Top of Raw data

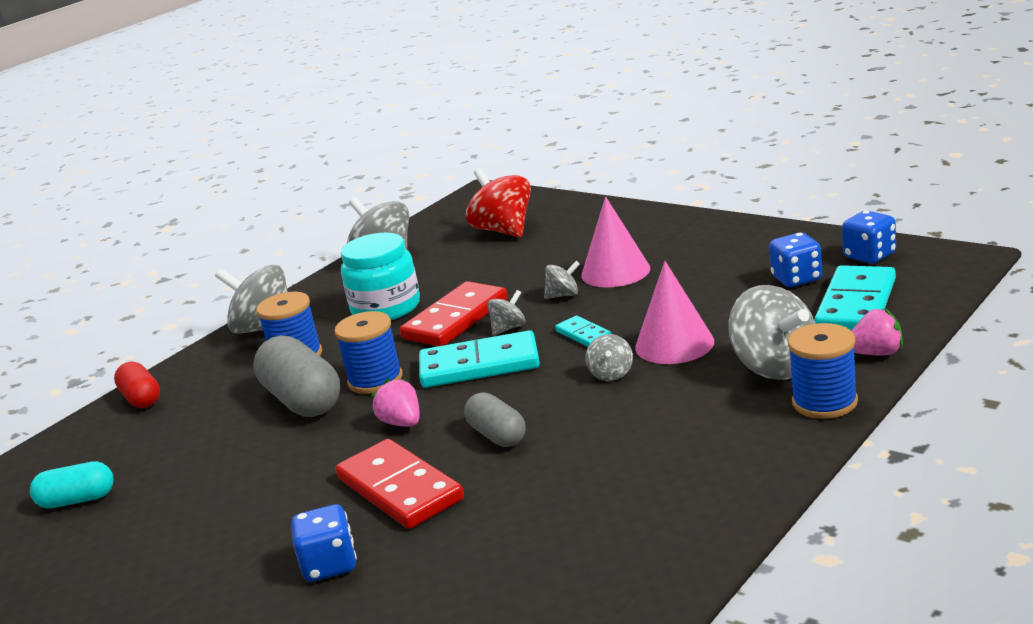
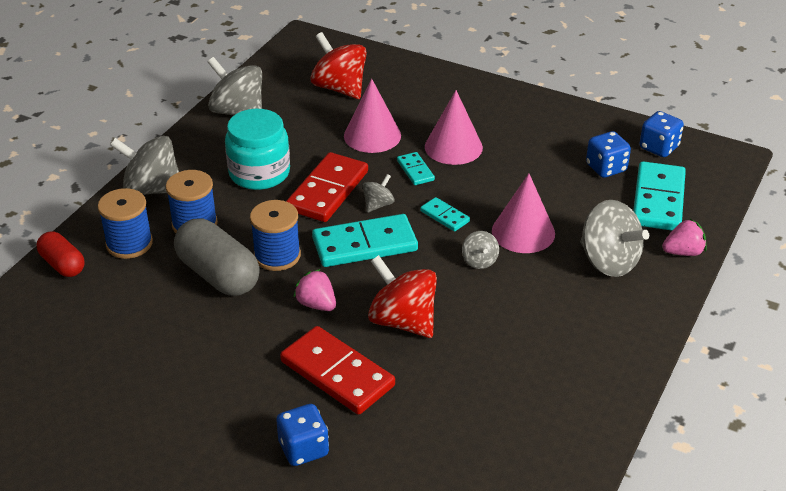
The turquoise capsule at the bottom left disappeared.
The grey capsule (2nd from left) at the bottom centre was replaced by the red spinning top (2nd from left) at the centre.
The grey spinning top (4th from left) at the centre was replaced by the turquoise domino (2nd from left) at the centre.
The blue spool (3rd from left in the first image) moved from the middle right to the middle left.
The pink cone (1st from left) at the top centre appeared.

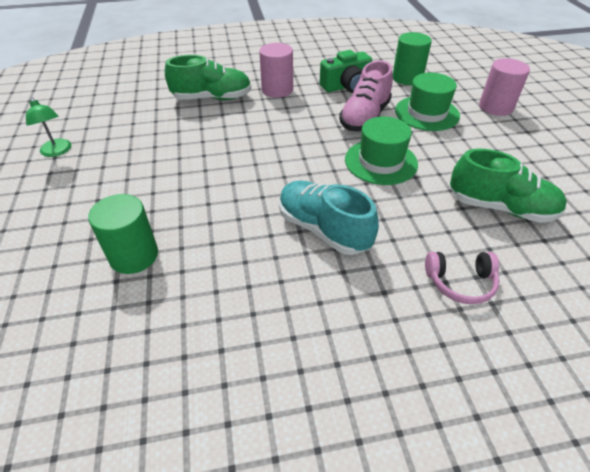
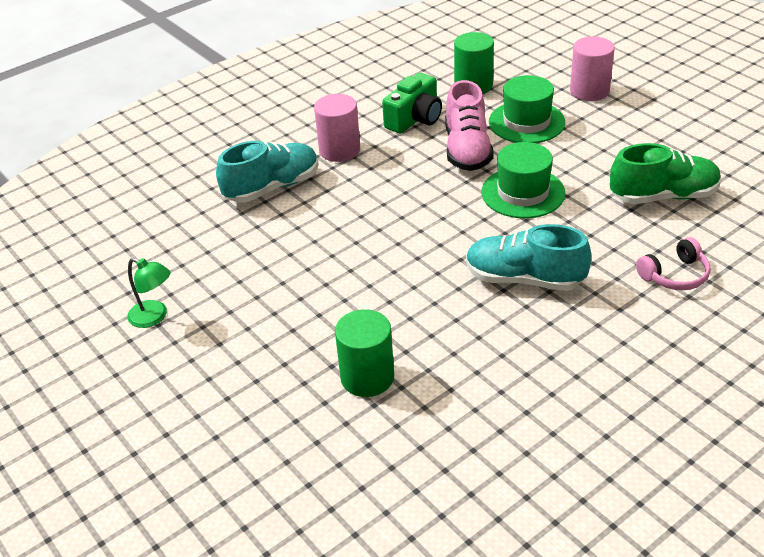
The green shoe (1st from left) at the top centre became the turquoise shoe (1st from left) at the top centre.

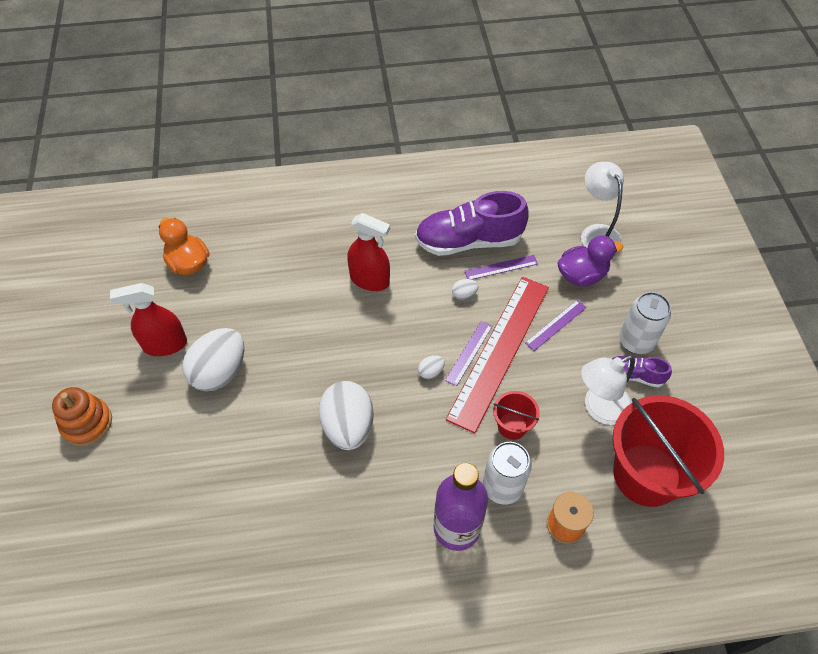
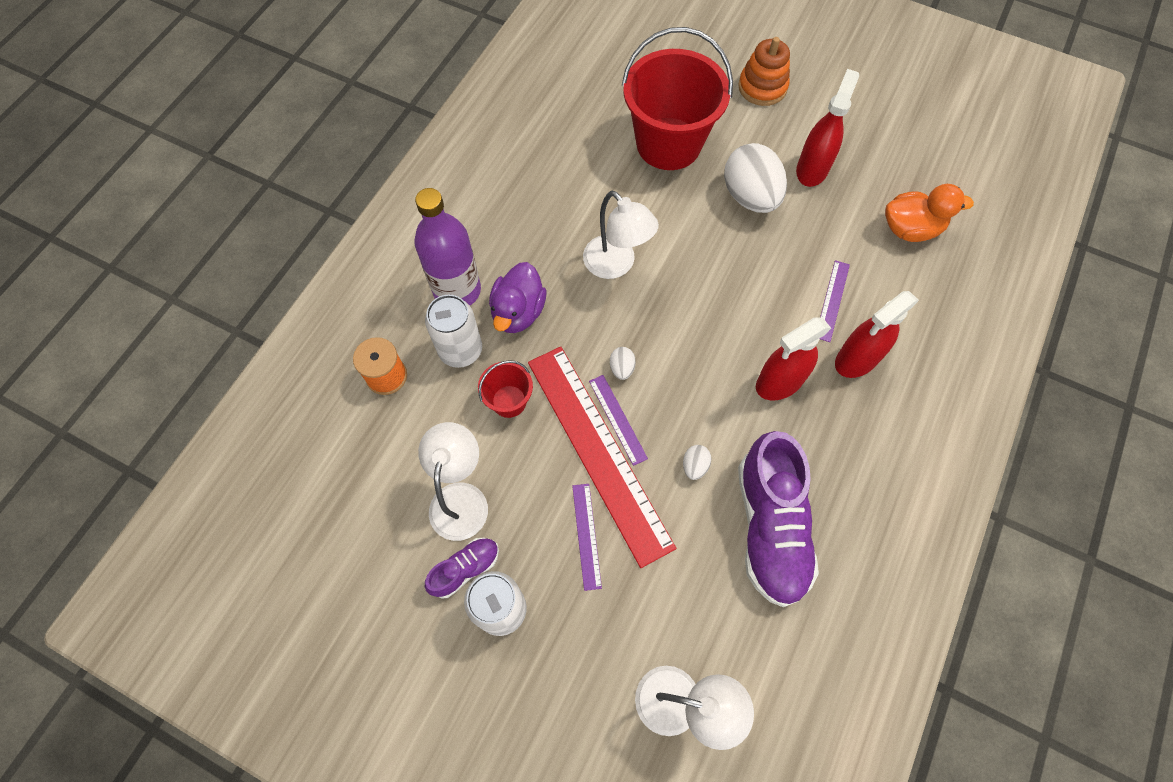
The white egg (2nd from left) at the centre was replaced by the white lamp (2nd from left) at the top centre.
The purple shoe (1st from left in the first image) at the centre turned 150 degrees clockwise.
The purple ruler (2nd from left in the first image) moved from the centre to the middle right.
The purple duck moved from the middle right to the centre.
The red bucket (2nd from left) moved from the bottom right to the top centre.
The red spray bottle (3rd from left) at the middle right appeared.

Bottom of Raw data

Go through the entries above and copy each line holding the string "spinning".

Answer below:
The grey capsule (2nd from left) at the bottom centre was replaced by the red spinning top (2nd from left) at the centre.
The grey spinning top (4th from left) at the centre was replaced by the turquoise domino (2nd from left) at the centre.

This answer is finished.